== EXERCISE BRIEF ==
Reproduce the items word for word, starting at the beginning of the items and ending after the line that contains "bes''16 r8. c'''4 aes''4) |". Omit the pictures from your answer.

[START OF ROWS]

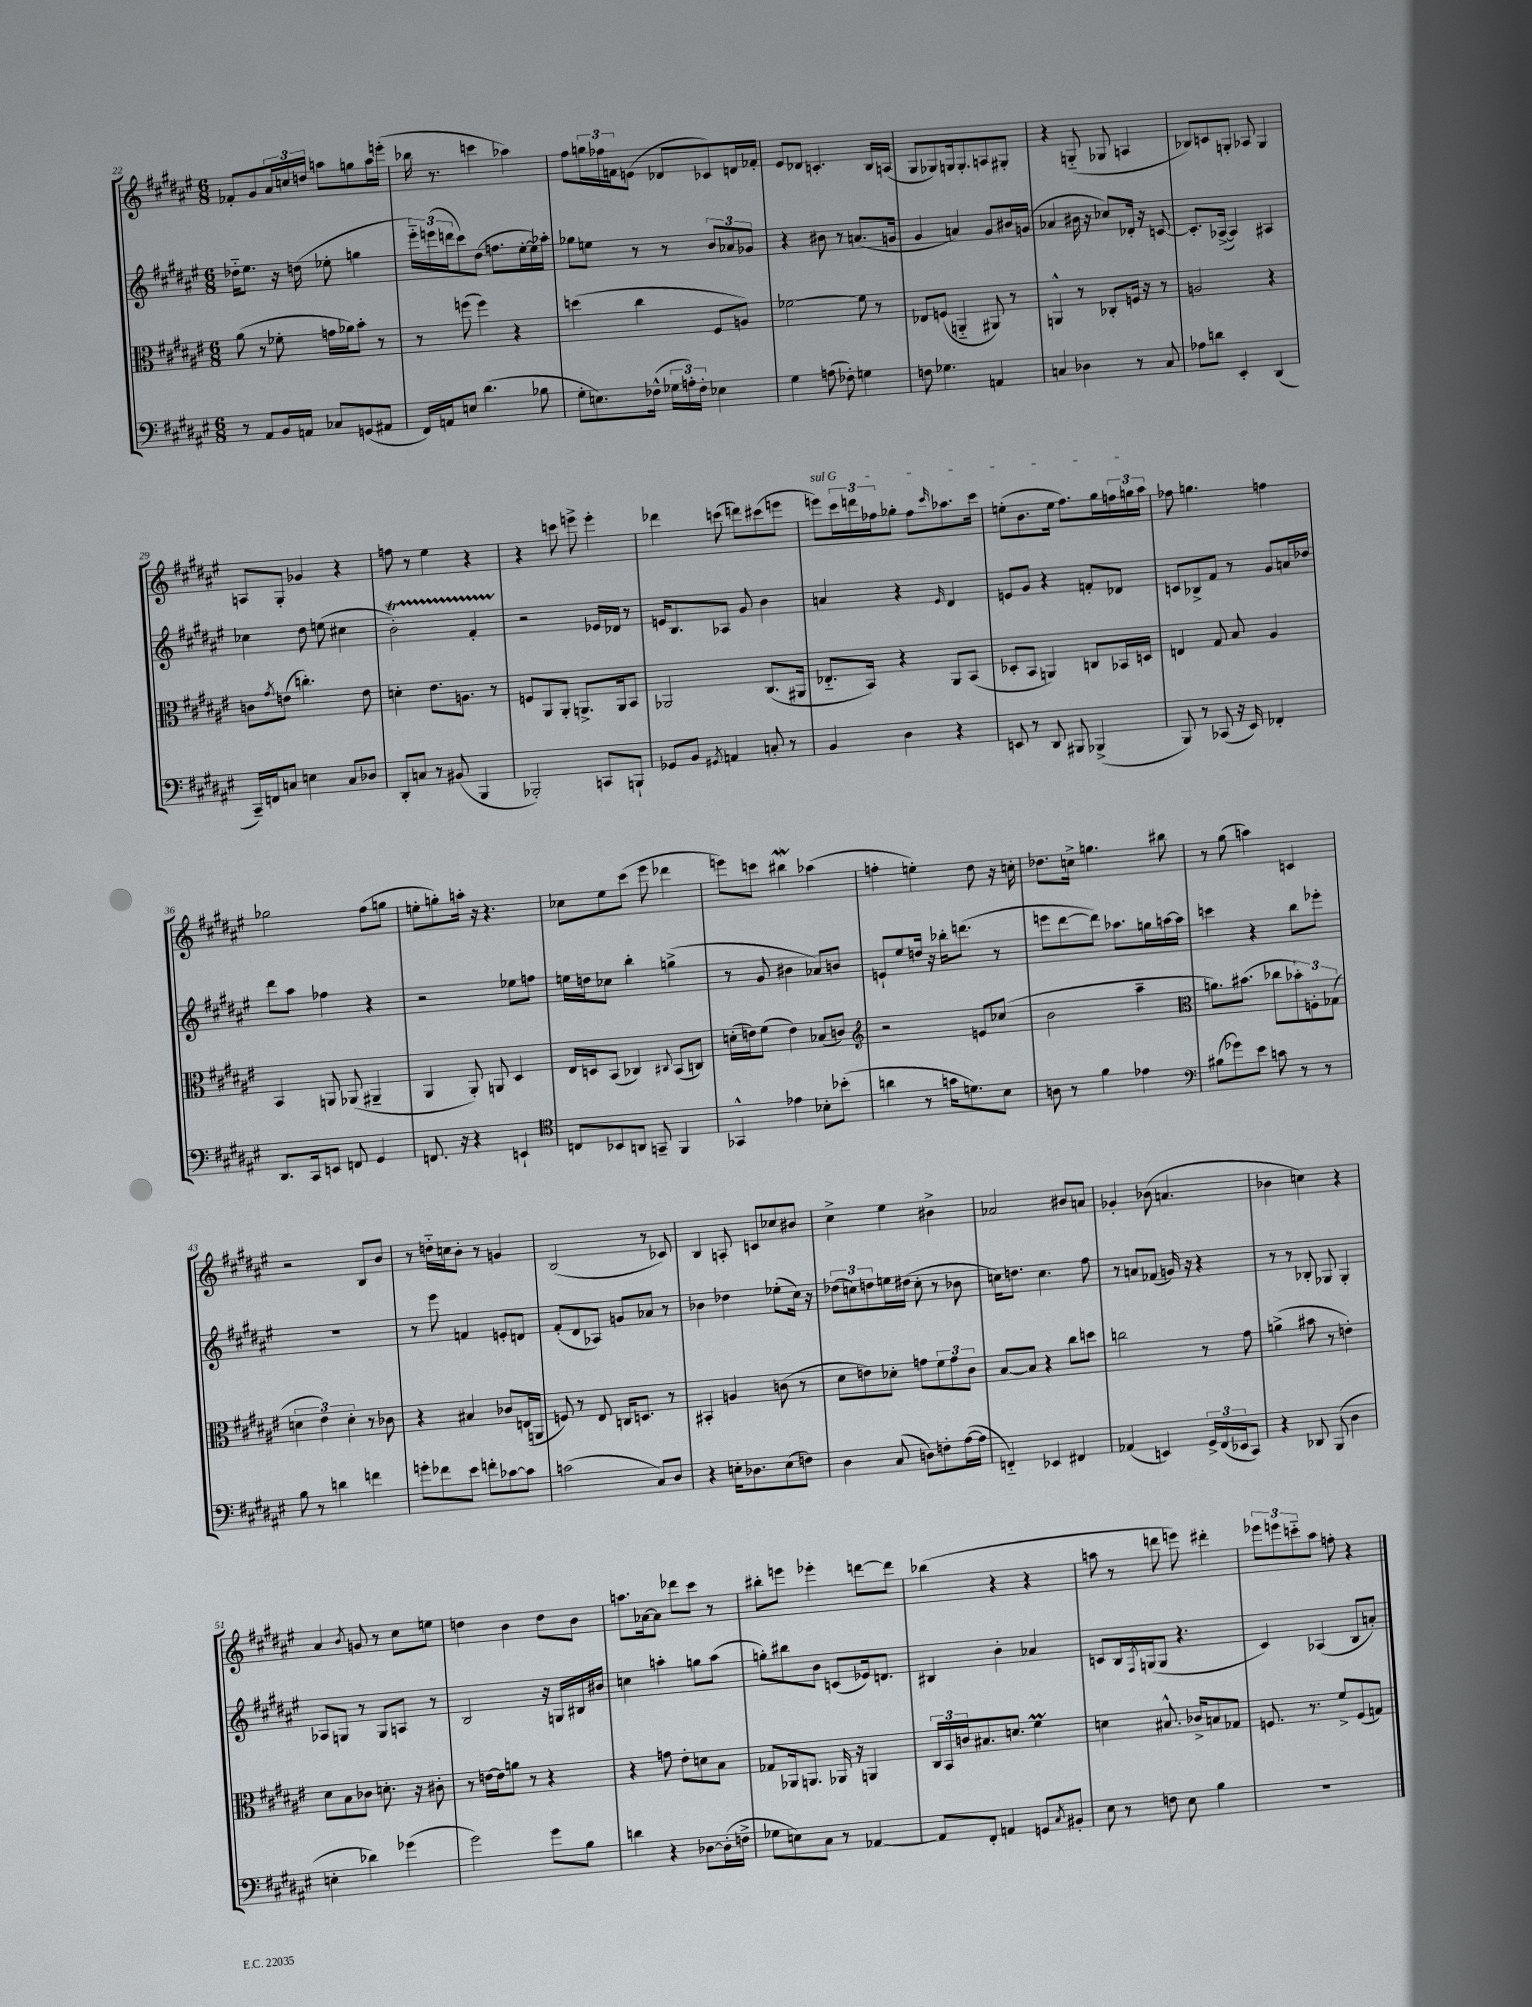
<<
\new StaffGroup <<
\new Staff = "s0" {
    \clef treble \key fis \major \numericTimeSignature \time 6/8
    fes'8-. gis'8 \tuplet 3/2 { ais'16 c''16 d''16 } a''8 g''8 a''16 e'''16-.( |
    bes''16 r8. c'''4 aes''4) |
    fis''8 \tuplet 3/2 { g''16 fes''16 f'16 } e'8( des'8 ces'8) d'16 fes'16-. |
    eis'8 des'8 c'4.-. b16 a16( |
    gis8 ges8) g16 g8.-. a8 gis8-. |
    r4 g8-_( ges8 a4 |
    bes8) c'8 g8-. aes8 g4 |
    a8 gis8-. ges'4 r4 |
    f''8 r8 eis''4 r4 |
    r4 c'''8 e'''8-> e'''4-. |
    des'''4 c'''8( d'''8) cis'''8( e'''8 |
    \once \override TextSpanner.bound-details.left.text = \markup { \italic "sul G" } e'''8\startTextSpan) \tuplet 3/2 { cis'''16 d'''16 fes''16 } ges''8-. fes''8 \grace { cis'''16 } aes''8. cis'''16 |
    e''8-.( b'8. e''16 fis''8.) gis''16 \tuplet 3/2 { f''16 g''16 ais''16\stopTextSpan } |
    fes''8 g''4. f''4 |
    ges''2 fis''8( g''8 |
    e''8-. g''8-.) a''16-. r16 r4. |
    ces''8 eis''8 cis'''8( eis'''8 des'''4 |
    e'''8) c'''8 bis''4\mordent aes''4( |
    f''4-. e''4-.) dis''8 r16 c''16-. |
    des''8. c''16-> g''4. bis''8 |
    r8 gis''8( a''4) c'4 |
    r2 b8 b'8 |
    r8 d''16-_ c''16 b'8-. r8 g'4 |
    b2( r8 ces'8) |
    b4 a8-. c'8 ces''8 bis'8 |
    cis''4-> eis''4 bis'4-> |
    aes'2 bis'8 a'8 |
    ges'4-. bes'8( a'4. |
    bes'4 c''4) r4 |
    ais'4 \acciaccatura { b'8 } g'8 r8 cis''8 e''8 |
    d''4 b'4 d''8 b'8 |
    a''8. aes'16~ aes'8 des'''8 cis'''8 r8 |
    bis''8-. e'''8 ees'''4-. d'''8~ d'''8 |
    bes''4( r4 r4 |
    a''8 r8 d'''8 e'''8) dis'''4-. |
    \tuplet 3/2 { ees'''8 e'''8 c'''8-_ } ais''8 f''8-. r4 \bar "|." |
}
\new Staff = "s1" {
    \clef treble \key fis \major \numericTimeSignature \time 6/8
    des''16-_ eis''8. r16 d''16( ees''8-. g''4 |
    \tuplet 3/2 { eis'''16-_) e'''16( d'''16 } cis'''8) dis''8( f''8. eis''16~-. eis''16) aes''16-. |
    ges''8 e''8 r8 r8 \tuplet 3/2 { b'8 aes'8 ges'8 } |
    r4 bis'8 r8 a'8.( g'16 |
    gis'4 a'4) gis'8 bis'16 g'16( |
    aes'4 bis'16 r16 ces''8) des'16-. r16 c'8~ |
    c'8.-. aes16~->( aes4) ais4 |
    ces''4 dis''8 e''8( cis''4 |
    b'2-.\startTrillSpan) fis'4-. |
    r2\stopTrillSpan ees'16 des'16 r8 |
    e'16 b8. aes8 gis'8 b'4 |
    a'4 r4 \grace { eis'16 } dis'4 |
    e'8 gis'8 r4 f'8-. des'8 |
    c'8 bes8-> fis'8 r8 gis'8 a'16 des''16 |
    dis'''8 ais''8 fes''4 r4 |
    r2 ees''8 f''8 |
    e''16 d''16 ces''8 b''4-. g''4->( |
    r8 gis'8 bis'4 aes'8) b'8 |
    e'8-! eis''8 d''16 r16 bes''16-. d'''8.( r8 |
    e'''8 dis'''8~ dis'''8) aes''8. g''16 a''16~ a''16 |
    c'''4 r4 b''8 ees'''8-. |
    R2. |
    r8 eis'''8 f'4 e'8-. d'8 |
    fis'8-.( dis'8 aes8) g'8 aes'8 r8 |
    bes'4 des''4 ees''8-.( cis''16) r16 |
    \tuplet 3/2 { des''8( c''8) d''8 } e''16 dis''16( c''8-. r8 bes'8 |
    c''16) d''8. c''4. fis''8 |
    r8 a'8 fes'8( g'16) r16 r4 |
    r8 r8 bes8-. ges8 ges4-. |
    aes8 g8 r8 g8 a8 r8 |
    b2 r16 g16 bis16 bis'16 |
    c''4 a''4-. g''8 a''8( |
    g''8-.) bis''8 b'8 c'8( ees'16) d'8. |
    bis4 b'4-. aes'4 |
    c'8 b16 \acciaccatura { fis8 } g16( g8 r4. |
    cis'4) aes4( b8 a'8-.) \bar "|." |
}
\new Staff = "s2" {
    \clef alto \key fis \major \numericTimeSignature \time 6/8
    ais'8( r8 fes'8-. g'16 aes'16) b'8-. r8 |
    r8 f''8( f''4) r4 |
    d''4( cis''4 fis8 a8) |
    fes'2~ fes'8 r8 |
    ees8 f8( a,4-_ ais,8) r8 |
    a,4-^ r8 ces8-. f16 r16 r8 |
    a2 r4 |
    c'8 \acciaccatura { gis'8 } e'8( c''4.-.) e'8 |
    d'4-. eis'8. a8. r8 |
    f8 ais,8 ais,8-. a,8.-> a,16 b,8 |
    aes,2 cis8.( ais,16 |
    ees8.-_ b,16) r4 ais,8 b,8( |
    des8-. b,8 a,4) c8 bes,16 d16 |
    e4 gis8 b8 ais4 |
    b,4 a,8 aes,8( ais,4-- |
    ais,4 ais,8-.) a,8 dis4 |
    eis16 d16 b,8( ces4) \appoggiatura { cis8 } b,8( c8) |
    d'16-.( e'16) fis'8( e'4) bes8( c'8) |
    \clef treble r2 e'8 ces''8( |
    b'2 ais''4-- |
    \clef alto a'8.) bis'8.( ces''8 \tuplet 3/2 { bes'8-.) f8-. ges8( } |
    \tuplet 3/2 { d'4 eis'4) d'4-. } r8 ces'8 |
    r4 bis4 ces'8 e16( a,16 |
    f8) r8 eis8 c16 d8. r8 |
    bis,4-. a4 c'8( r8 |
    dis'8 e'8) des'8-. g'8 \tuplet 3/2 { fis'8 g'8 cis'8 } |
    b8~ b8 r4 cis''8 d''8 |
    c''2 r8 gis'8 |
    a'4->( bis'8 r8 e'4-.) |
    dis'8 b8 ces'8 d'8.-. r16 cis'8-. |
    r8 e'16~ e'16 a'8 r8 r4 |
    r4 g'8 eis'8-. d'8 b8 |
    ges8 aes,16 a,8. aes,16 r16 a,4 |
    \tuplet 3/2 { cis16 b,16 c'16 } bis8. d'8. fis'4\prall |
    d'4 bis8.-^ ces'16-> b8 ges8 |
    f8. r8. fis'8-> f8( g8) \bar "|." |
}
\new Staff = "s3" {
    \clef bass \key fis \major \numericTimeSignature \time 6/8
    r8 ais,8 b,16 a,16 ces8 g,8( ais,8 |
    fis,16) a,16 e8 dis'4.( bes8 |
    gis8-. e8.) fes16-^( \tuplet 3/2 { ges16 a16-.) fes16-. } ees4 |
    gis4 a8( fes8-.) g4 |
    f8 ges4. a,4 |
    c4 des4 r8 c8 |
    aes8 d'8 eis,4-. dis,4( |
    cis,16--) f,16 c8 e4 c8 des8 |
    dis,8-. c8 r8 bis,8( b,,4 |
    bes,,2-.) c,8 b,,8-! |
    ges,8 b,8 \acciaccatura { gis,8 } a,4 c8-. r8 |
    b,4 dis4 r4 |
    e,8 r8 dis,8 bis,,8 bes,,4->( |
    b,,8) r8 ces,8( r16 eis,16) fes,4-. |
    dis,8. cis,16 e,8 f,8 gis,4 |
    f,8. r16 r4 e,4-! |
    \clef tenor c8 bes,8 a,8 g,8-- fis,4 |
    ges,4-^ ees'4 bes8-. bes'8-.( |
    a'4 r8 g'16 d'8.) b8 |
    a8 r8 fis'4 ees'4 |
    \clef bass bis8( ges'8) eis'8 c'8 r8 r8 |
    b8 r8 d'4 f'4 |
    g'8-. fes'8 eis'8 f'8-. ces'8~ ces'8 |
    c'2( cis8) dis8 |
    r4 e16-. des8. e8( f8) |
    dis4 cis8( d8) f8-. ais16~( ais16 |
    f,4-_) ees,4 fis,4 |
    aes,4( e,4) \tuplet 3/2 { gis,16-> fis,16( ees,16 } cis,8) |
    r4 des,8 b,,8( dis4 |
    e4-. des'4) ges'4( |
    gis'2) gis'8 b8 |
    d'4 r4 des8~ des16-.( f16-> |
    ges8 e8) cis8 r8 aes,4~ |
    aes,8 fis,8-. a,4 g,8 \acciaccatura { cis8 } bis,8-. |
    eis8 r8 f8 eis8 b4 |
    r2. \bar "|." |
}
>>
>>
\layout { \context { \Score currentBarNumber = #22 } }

[END OF ROWS]

== RESULT FOR THIS EXERCISE ==
<<
\new StaffGroup <<
\new Staff = "s0" {
    \clef treble \key fis \major \numericTimeSignature \time 6/8
    fes'8-. gis'8 \tuplet 3/2 { ais'16 c''16 d''16 } a''8 g''8 a''16 e'''16-.( |
    bes''16 r8. c'''4 aes''4) |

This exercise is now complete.